Dataset items:
====
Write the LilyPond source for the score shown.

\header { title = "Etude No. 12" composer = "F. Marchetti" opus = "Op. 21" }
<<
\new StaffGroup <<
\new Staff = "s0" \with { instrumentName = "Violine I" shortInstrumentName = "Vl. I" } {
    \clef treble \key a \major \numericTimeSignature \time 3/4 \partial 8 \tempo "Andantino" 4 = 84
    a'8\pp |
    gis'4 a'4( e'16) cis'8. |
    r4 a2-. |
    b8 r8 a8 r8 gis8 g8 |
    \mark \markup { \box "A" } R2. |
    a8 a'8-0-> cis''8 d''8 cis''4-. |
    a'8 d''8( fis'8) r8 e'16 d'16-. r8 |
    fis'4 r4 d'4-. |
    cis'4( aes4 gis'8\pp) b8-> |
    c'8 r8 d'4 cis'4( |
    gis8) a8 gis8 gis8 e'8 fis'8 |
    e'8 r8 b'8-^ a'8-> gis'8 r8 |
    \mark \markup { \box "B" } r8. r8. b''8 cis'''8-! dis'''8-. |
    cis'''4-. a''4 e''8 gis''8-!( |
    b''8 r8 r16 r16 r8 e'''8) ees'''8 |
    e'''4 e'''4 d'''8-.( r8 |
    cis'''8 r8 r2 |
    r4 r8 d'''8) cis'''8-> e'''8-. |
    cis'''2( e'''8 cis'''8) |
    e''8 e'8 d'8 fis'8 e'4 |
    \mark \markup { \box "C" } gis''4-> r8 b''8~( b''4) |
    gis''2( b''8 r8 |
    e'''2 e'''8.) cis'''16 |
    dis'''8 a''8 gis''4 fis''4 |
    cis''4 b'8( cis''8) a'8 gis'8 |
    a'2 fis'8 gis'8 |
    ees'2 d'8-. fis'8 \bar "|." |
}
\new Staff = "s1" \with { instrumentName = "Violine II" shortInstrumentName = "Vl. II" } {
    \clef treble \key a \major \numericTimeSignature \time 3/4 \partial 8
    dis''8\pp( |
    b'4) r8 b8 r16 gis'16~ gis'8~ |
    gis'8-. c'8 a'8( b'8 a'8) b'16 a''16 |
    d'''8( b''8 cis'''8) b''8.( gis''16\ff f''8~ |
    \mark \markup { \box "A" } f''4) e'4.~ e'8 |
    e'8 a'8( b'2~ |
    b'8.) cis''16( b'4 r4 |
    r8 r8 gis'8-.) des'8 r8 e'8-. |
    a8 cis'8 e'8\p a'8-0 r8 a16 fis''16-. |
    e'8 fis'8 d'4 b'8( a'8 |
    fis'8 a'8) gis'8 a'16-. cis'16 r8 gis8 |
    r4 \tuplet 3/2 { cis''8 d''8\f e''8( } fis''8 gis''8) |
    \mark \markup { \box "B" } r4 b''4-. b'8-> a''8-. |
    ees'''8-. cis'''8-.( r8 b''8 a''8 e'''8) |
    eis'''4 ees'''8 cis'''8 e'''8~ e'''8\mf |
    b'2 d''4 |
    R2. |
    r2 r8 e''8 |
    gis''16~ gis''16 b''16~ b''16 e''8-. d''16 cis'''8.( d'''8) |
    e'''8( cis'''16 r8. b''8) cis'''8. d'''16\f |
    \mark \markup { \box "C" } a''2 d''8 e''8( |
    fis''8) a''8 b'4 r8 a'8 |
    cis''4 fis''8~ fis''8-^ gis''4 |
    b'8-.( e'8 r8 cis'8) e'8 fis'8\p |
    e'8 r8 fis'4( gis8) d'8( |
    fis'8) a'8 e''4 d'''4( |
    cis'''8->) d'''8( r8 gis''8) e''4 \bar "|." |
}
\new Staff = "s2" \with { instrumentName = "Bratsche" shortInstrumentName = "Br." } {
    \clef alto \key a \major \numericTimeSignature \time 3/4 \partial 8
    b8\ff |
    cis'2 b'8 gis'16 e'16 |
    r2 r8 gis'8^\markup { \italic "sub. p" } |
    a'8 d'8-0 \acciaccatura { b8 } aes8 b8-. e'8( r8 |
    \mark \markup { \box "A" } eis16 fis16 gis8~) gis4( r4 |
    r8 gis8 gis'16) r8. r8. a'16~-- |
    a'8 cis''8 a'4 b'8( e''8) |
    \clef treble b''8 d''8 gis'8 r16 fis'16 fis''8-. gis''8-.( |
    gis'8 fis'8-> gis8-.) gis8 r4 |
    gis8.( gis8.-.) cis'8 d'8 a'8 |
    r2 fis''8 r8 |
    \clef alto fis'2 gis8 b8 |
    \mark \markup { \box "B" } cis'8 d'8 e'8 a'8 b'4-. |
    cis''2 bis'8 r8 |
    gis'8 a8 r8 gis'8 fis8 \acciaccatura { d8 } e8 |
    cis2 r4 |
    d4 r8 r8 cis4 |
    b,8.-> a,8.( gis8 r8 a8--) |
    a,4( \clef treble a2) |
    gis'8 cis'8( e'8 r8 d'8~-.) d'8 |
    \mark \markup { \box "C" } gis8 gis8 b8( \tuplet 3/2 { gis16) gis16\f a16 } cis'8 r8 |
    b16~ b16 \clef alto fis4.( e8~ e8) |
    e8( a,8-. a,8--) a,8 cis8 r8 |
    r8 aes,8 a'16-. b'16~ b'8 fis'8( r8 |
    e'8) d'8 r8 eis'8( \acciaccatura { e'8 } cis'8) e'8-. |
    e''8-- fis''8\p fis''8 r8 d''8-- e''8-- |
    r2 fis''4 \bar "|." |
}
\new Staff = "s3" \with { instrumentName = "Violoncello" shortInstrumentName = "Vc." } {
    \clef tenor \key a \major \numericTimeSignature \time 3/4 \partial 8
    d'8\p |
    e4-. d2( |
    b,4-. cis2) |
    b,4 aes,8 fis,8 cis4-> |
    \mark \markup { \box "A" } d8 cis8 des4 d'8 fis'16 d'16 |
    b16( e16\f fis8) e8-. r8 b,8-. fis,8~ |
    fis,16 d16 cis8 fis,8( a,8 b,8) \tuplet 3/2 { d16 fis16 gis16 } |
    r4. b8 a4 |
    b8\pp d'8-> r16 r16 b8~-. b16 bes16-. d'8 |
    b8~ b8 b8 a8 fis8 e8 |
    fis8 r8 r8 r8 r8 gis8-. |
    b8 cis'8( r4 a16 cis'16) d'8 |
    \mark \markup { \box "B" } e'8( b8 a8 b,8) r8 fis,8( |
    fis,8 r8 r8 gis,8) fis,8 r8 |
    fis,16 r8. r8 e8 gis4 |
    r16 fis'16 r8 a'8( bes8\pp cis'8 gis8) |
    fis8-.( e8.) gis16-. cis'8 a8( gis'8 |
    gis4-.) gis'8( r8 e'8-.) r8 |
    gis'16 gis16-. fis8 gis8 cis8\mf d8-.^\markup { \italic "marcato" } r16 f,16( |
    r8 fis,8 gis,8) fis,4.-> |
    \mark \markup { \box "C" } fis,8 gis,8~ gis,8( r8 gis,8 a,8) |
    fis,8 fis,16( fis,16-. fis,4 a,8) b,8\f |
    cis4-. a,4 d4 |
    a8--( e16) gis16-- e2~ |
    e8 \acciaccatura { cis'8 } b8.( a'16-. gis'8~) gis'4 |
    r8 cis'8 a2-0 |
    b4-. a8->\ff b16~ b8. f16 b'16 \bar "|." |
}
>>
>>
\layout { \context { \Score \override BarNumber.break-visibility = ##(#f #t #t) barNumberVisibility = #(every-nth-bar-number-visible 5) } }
====
WHAT YOU NEED TO DO: Extract each line in the items above that contains the string "time", and copy those lines.

ANSWER BELOW:
    \clef treble \key a \major \numericTimeSignature \time 3/4 \partial 8 \tempo "Andantino" 4 = 84
    \clef treble \key a \major \numericTimeSignature \time 3/4 \partial 8
    \clef alto \key a \major \numericTimeSignature \time 3/4 \partial 8
    \clef tenor \key a \major \numericTimeSignature \time 3/4 \partial 8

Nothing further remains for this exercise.